WORK REQUEST
Once you find the line with "(134, 321) = (149, 401): red" in the entries below, return exactly every line from it through the line with "(437, 226) = (566, 352): yellow".

EXERCISE DATA
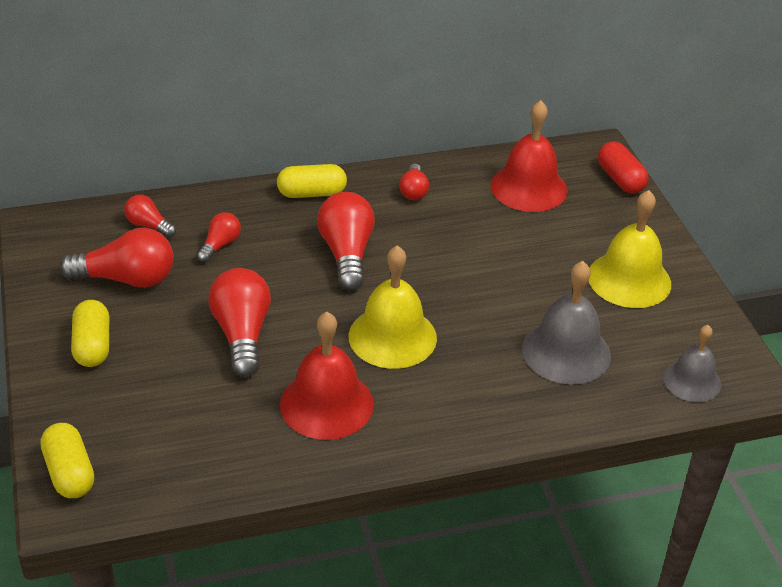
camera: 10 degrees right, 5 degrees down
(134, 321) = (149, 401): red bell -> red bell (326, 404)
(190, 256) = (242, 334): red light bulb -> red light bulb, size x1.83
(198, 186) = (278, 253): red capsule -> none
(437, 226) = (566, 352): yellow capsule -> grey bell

--

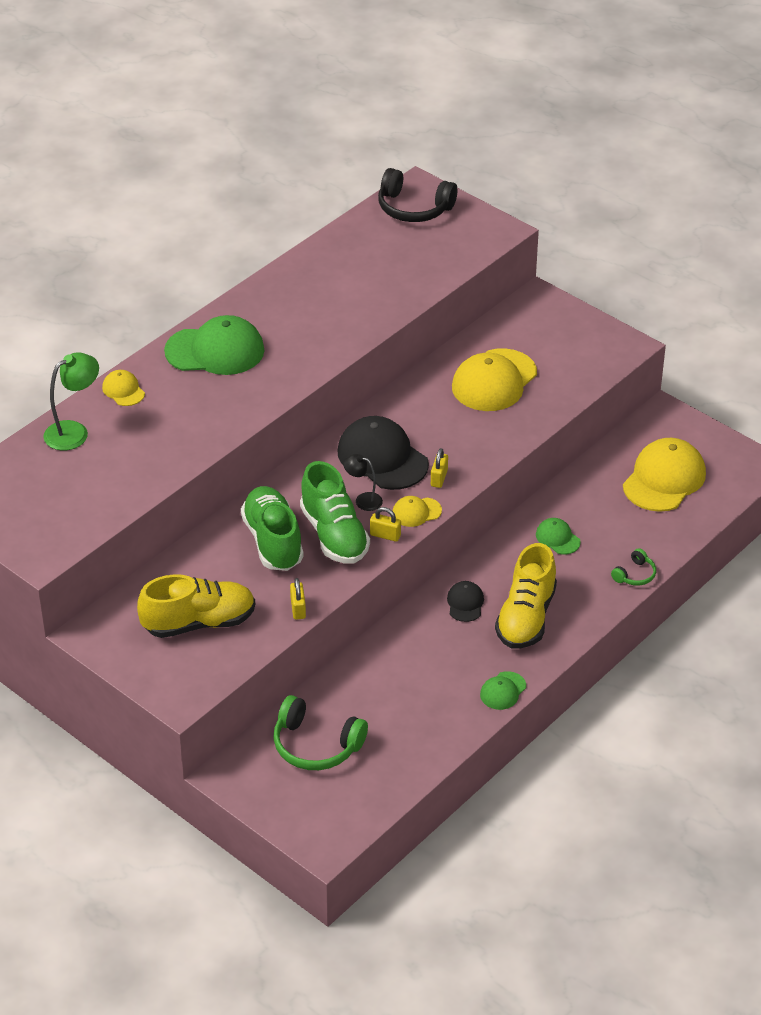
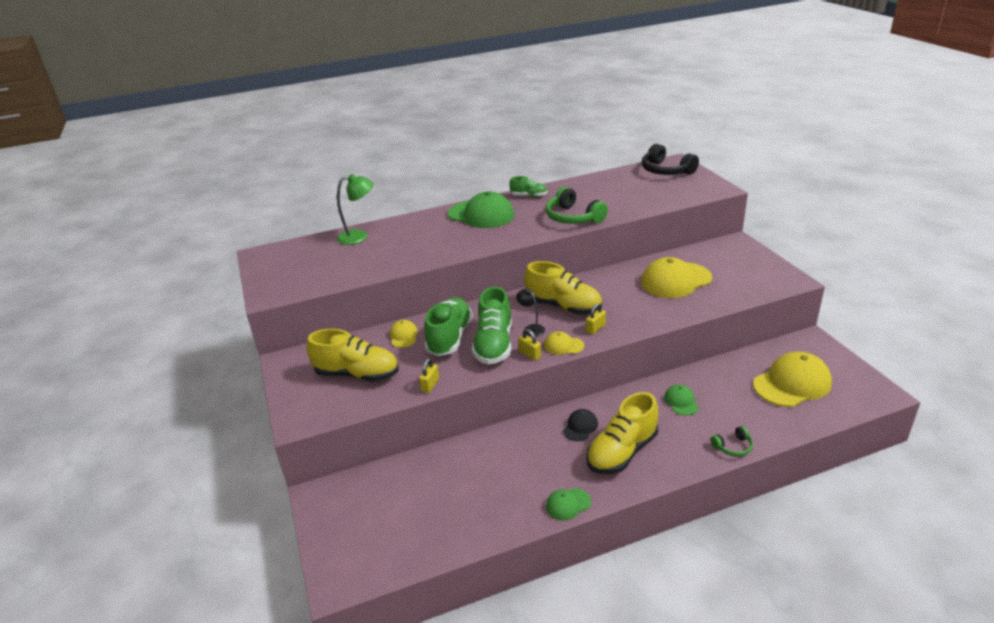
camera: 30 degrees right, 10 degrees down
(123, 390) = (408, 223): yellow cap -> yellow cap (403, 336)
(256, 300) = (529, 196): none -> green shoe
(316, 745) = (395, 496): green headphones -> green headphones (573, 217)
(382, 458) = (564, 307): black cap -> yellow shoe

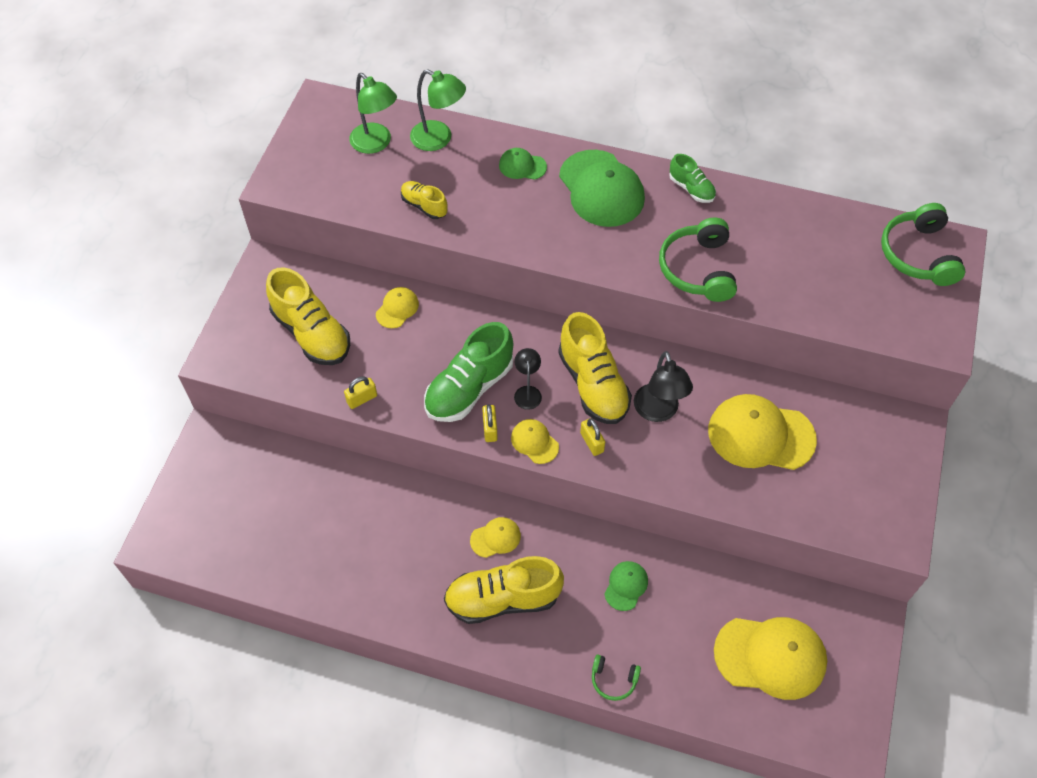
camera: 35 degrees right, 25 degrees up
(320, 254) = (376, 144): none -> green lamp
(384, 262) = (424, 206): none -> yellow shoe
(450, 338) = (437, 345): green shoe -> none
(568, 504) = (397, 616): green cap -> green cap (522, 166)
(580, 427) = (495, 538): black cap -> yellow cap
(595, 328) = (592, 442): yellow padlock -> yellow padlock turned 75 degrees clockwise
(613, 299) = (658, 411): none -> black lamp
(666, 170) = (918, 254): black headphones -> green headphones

TASK OUTPUT
(134, 321) = (149, 401): red bell -> red bell (326, 404)
(190, 256) = (242, 334): red light bulb -> red light bulb, size x1.83
(198, 186) = (278, 253): red capsule -> none
(437, 226) = (566, 352): yellow capsule -> grey bell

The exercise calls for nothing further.